┌──

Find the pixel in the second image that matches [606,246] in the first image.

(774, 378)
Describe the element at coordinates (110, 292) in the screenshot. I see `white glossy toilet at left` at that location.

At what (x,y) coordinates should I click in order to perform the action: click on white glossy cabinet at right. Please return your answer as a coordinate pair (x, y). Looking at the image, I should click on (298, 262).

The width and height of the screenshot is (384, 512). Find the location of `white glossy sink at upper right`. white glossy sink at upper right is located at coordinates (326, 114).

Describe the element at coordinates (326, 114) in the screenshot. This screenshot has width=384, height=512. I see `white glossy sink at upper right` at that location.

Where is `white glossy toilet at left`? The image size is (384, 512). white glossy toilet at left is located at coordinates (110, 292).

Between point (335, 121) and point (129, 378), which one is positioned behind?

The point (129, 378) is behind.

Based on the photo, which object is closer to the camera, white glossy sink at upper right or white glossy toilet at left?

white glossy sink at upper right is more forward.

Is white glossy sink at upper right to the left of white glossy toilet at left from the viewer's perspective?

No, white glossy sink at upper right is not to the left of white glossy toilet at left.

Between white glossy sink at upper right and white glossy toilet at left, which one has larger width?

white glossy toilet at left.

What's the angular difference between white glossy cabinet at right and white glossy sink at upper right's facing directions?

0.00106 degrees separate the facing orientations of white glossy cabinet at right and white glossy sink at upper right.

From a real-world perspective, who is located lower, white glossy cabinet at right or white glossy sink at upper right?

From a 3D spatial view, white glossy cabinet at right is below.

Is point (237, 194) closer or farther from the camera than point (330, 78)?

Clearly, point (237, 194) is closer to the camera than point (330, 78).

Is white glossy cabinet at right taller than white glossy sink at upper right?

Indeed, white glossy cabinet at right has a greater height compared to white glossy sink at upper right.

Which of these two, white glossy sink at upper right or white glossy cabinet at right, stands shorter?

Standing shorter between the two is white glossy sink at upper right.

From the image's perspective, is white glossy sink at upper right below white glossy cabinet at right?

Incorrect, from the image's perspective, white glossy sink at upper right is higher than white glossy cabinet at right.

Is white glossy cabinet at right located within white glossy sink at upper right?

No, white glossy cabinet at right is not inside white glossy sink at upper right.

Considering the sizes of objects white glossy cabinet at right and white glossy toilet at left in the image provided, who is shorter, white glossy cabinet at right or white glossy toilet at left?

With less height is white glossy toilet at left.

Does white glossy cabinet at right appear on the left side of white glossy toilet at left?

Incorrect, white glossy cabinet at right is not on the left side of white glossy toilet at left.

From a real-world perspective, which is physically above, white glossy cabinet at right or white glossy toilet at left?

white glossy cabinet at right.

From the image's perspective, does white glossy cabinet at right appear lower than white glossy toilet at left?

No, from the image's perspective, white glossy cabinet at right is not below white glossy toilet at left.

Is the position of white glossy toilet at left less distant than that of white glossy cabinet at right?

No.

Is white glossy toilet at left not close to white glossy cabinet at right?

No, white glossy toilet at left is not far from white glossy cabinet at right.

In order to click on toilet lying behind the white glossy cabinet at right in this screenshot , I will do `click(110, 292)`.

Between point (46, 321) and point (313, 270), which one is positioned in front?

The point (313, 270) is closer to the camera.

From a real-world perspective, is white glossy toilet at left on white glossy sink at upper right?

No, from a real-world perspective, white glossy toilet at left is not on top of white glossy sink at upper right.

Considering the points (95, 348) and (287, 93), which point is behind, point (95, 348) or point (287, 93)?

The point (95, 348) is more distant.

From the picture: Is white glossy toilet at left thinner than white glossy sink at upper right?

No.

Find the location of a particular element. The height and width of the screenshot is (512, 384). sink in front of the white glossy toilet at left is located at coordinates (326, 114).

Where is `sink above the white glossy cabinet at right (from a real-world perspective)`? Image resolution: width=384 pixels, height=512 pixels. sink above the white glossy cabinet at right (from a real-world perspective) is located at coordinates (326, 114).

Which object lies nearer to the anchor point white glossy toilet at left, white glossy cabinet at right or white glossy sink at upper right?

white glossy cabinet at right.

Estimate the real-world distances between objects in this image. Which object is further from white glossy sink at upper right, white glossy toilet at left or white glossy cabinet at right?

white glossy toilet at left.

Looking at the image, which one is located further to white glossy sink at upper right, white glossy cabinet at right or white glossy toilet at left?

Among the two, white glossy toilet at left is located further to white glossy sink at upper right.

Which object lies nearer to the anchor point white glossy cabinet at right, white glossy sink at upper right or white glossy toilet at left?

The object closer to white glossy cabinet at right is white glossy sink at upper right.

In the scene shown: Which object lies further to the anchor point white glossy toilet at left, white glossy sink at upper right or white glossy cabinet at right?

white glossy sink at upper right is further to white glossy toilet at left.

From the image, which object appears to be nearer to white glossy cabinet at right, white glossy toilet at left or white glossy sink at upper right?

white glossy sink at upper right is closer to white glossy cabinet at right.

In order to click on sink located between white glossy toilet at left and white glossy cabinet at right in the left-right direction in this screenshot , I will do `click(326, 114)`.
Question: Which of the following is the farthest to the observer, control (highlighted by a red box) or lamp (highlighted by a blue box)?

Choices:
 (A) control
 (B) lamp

└──

Rewrite the records above, putting "white glossy cabinet on the right" wherever "white glossy cabinet at right" appears and leaving everything else unchanged.

Find the pixel in the second image that matches [606,246] in the first image.

(774, 378)
Describe the element at coordinates (110, 292) in the screenshot. I see `white glossy toilet at left` at that location.

At what (x,y) coordinates should I click in order to perform the action: click on white glossy cabinet on the right. Please return your answer as a coordinate pair (x, y). Looking at the image, I should click on (298, 262).

The width and height of the screenshot is (384, 512). Find the location of `white glossy sink at upper right`. white glossy sink at upper right is located at coordinates (326, 114).

Describe the element at coordinates (326, 114) in the screenshot. This screenshot has width=384, height=512. I see `white glossy sink at upper right` at that location.

Where is `white glossy toilet at left`? The image size is (384, 512). white glossy toilet at left is located at coordinates (110, 292).

Between point (335, 121) and point (129, 378), which one is positioned behind?

The point (129, 378) is behind.

Based on the photo, which object is closer to the camera, white glossy sink at upper right or white glossy toilet at left?

white glossy sink at upper right is more forward.

Is white glossy sink at upper right to the left of white glossy toilet at left from the viewer's perspective?

No, white glossy sink at upper right is not to the left of white glossy toilet at left.

Between white glossy sink at upper right and white glossy toilet at left, which one has larger width?

white glossy toilet at left.

What's the angular difference between white glossy cabinet on the right and white glossy sink at upper right's facing directions?

0.00106 degrees separate the facing orientations of white glossy cabinet on the right and white glossy sink at upper right.

From a real-world perspective, who is located lower, white glossy cabinet on the right or white glossy sink at upper right?

From a 3D spatial view, white glossy cabinet on the right is below.

Is point (237, 194) closer or farther from the camera than point (330, 78)?

Clearly, point (237, 194) is closer to the camera than point (330, 78).

Is white glossy cabinet on the right taller than white glossy sink at upper right?

Indeed, white glossy cabinet on the right has a greater height compared to white glossy sink at upper right.

Which of these two, white glossy sink at upper right or white glossy cabinet on the right, stands shorter?

Standing shorter between the two is white glossy sink at upper right.

From the image's perspective, is white glossy sink at upper right below white glossy cabinet on the right?

Incorrect, from the image's perspective, white glossy sink at upper right is higher than white glossy cabinet on the right.

Is white glossy cabinet on the right located within white glossy sink at upper right?

No, white glossy cabinet on the right is not inside white glossy sink at upper right.

Considering the sizes of objects white glossy cabinet on the right and white glossy toilet at left in the image provided, who is shorter, white glossy cabinet on the right or white glossy toilet at left?

With less height is white glossy toilet at left.

Does white glossy cabinet on the right appear on the left side of white glossy toilet at left?

Incorrect, white glossy cabinet on the right is not on the left side of white glossy toilet at left.

From a real-world perspective, which is physically above, white glossy cabinet on the right or white glossy toilet at left?

white glossy cabinet on the right.

From the image's perspective, does white glossy cabinet on the right appear lower than white glossy toilet at left?

No, from the image's perspective, white glossy cabinet on the right is not below white glossy toilet at left.

Is the position of white glossy toilet at left less distant than that of white glossy cabinet on the right?

No.

Is white glossy toilet at left not close to white glossy cabinet on the right?

No, white glossy toilet at left is not far from white glossy cabinet on the right.

In order to click on toilet lying behind the white glossy cabinet on the right in this screenshot , I will do `click(110, 292)`.

Between point (46, 321) and point (313, 270), which one is positioned in front?

The point (313, 270) is closer to the camera.

From a real-world perspective, is white glossy toilet at left on white glossy sink at upper right?

No, from a real-world perspective, white glossy toilet at left is not on top of white glossy sink at upper right.

Considering the points (95, 348) and (287, 93), which point is behind, point (95, 348) or point (287, 93)?

The point (95, 348) is more distant.

From the picture: Is white glossy toilet at left thinner than white glossy sink at upper right?

No.

Find the location of a particular element. The height and width of the screenshot is (512, 384). sink in front of the white glossy toilet at left is located at coordinates (326, 114).

Where is `sink above the white glossy cabinet on the right (from a real-world perspective)`? Image resolution: width=384 pixels, height=512 pixels. sink above the white glossy cabinet on the right (from a real-world perspective) is located at coordinates (326, 114).

Which object lies nearer to the anchor point white glossy toilet at left, white glossy cabinet on the right or white glossy sink at upper right?

white glossy cabinet on the right.

Estimate the real-world distances between objects in this image. Which object is further from white glossy sink at upper right, white glossy toilet at left or white glossy cabinet on the right?

white glossy toilet at left.

Looking at the image, which one is located further to white glossy sink at upper right, white glossy cabinet on the right or white glossy toilet at left?

Among the two, white glossy toilet at left is located further to white glossy sink at upper right.

Which object lies nearer to the anchor point white glossy cabinet on the right, white glossy sink at upper right or white glossy toilet at left?

The object closer to white glossy cabinet on the right is white glossy sink at upper right.

In the scene shown: Which object lies further to the anchor point white glossy toilet at left, white glossy sink at upper right or white glossy cabinet on the right?

white glossy sink at upper right is further to white glossy toilet at left.

From the image, which object appears to be nearer to white glossy cabinet on the right, white glossy toilet at left or white glossy sink at upper right?

white glossy sink at upper right is closer to white glossy cabinet on the right.

In order to click on sink located between white glossy toilet at left and white glossy cabinet on the right in the left-right direction in this screenshot , I will do `click(326, 114)`.
Question: Which of the following is the farthest to the observer, control (highlighted by a red box) or lamp (highlighted by a blue box)?

Choices:
 (A) control
 (B) lamp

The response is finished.